Saved data entries:
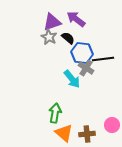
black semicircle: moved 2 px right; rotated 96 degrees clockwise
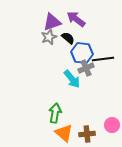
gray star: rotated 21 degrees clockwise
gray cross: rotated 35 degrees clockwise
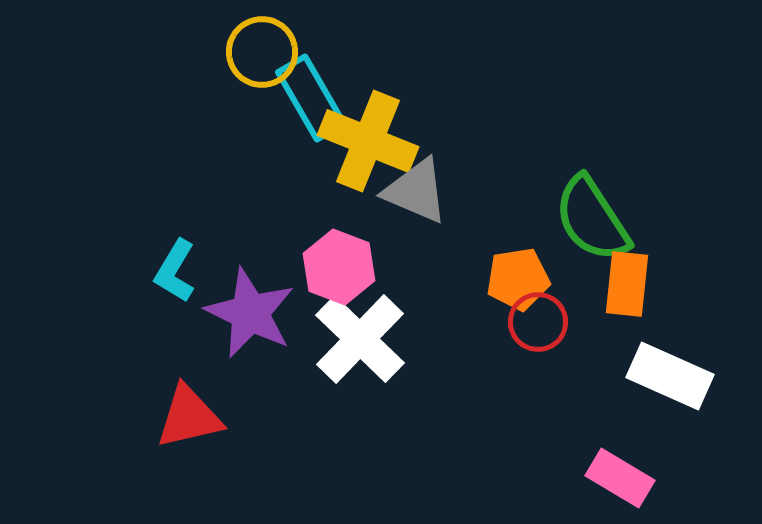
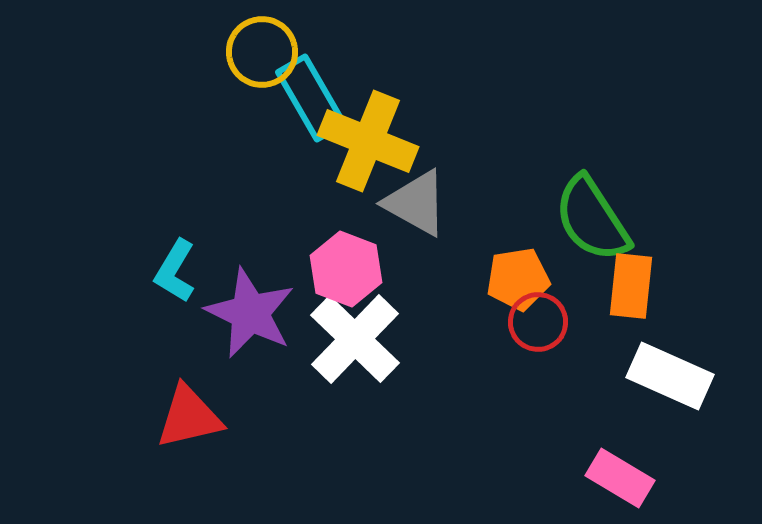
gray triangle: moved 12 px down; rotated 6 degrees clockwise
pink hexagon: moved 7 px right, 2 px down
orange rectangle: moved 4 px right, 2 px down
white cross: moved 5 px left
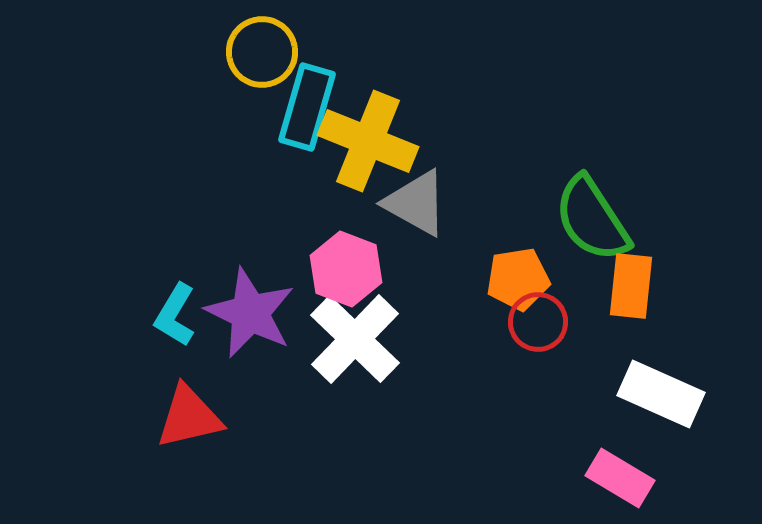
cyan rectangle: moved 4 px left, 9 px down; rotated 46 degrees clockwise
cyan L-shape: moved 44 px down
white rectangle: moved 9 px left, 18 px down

---

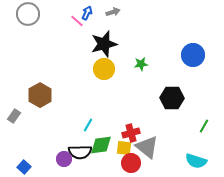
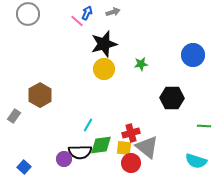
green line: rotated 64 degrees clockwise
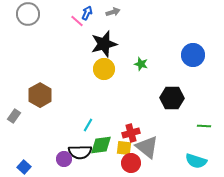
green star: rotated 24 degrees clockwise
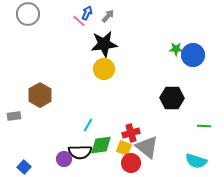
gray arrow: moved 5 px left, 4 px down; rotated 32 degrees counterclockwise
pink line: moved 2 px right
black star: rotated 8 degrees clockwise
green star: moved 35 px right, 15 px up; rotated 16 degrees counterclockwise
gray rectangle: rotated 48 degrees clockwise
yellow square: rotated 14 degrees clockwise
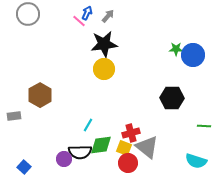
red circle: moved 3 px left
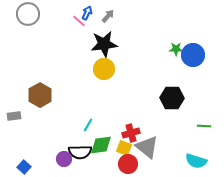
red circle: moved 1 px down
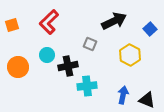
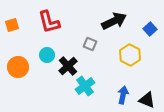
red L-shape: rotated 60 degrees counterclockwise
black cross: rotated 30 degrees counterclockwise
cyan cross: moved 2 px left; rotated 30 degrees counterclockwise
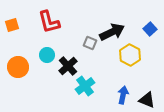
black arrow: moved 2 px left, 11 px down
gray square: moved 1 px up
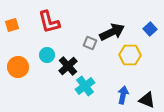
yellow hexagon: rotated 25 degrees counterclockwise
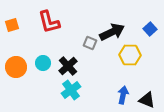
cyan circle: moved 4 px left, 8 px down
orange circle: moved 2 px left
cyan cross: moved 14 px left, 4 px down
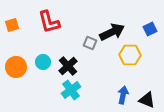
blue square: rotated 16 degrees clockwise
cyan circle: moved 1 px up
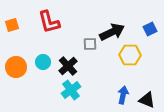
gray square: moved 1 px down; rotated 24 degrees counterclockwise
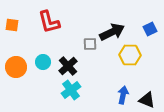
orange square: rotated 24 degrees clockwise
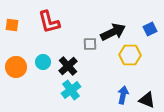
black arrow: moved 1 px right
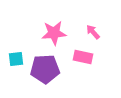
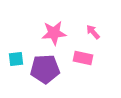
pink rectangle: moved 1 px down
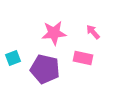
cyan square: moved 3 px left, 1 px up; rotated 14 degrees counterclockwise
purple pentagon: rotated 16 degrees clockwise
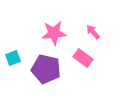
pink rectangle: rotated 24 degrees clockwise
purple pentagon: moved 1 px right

◆ **GOAL**
Retype the lines of the listing word for word, beginning at the line that contains "black arrow: moved 2 px left, 11 px down" and stopping after the line that contains "purple pentagon: moved 1 px right". Leave the pictures out of your answer.

◆ **CORRECT RESPONSE**
black arrow: moved 2 px left, 11 px down
gray square: moved 1 px up
yellow hexagon: rotated 25 degrees counterclockwise
cyan circle: moved 4 px left, 8 px down
orange circle: moved 2 px left
cyan cross: moved 14 px left, 4 px down
blue square: rotated 16 degrees clockwise
cyan circle: moved 1 px up
gray square: moved 1 px down; rotated 24 degrees counterclockwise
orange square: rotated 24 degrees clockwise
black arrow: moved 1 px right
pink rectangle: moved 1 px down
cyan square: moved 3 px left, 1 px up; rotated 14 degrees counterclockwise
purple pentagon: rotated 16 degrees clockwise
pink rectangle: rotated 24 degrees clockwise
purple pentagon: moved 1 px right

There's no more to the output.